**Provided entries**
────────────────
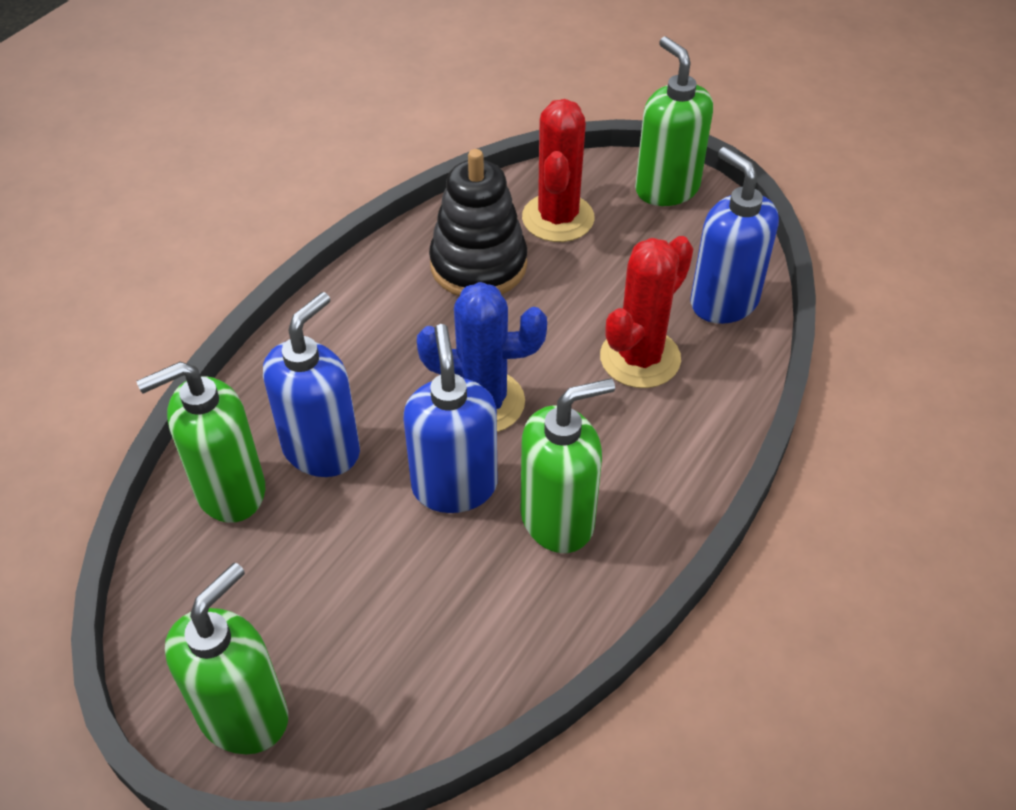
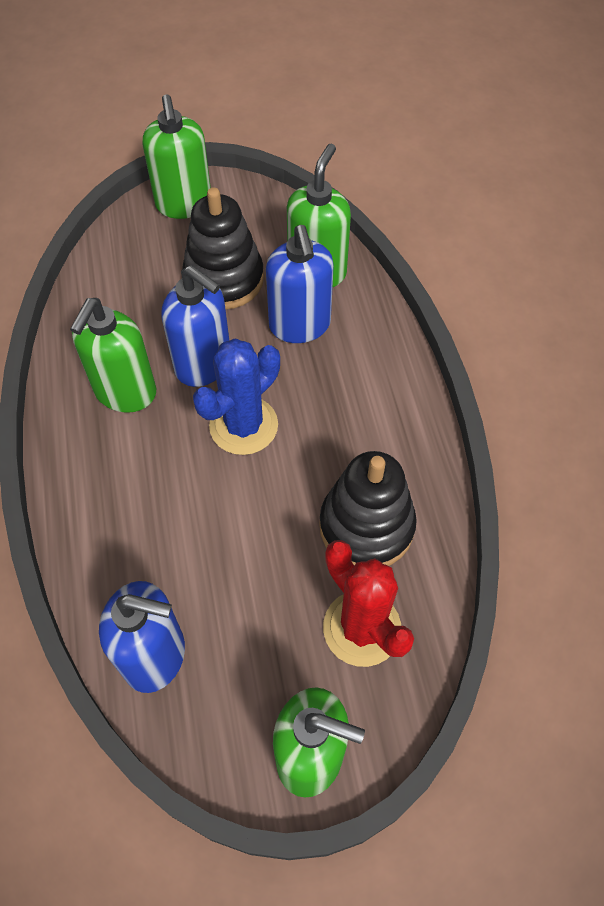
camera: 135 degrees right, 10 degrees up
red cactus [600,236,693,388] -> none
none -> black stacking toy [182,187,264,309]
────────────────
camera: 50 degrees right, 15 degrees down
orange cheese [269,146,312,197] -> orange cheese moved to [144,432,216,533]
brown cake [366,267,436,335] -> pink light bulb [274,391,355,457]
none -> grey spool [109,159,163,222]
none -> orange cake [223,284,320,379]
────────────────
**Work item**
Find every line above that contains the word "right", and return each one.

**Solution**
camera: 135 degrees right, 10 degrees up
camera: 50 degrees right, 15 degrees down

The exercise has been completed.